## Exercise objective
Your copy must hold all of the data below, unchanged and without images.

-------- Information shown

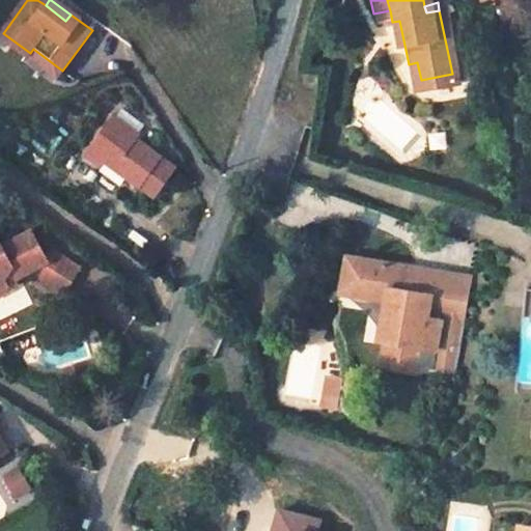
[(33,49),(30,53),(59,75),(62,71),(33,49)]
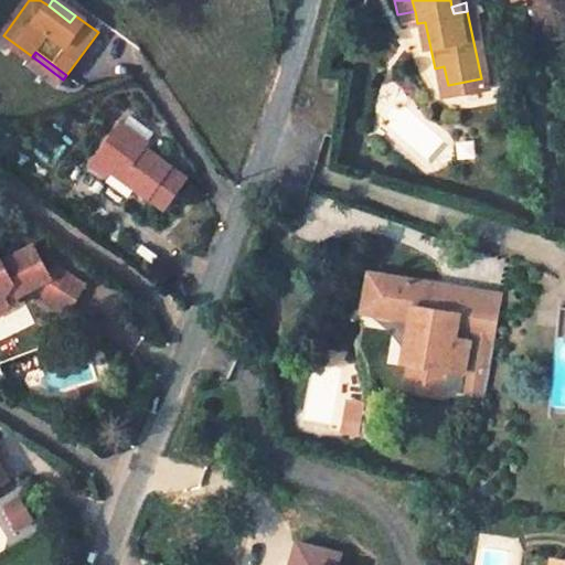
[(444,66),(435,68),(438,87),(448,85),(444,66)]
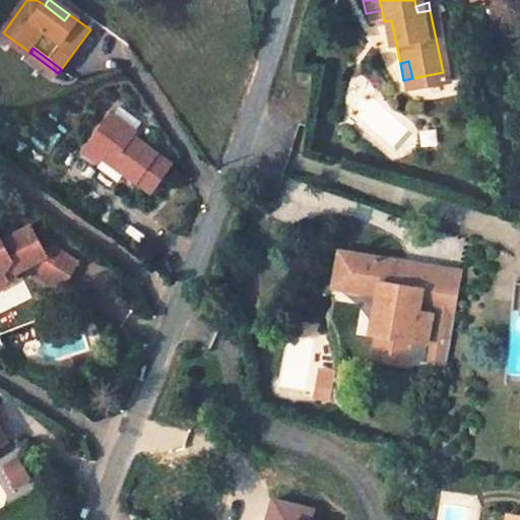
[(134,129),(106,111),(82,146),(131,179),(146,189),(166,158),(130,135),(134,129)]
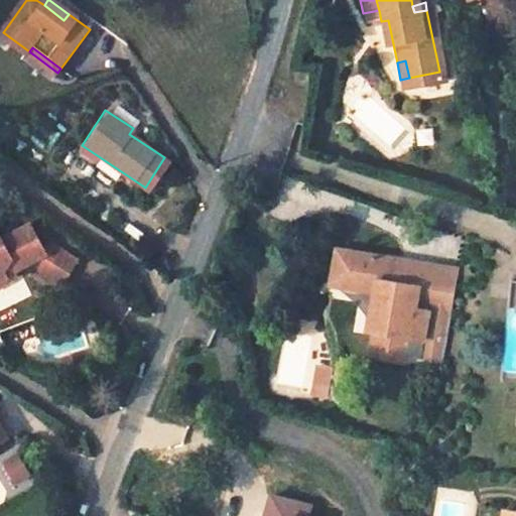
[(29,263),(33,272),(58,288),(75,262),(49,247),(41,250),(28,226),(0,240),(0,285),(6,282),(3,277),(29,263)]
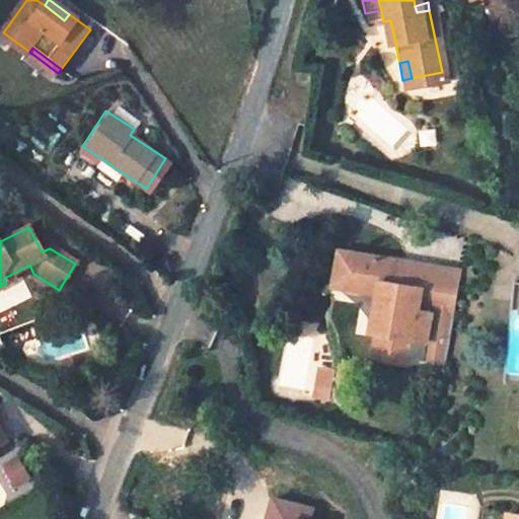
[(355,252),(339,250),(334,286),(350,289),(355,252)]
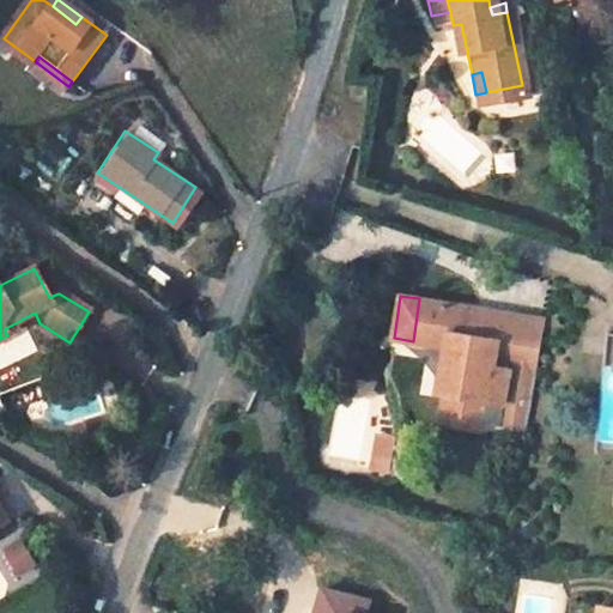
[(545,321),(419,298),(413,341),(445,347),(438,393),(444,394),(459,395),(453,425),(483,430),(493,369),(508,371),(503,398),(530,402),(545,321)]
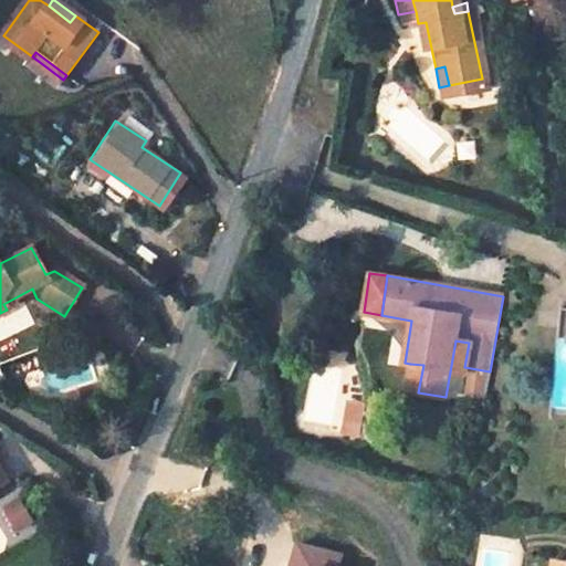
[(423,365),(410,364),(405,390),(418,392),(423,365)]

----------------

## Task solution
[(33,49),(30,53),(59,75),(62,71),(33,49)]
[(444,66),(435,68),(438,87),(448,85),(444,66)]
[(134,129),(106,111),(82,146),(131,179),(146,189),(166,158),(130,135),(134,129)]
[(29,263),(33,272),(58,288),(75,262),(49,247),(41,250),(28,226),(0,240),(0,285),(6,282),(3,277),(29,263)]
[(355,252),(339,250),(334,286),(350,289),(355,252)]
[(545,321),(419,298),(413,341),(445,347),(438,393),(444,394),(459,395),(453,425),(483,430),(493,369),(508,371),(503,398),(530,402),(545,321)]
[(423,365),(410,364),(405,390),(418,392),(423,365)]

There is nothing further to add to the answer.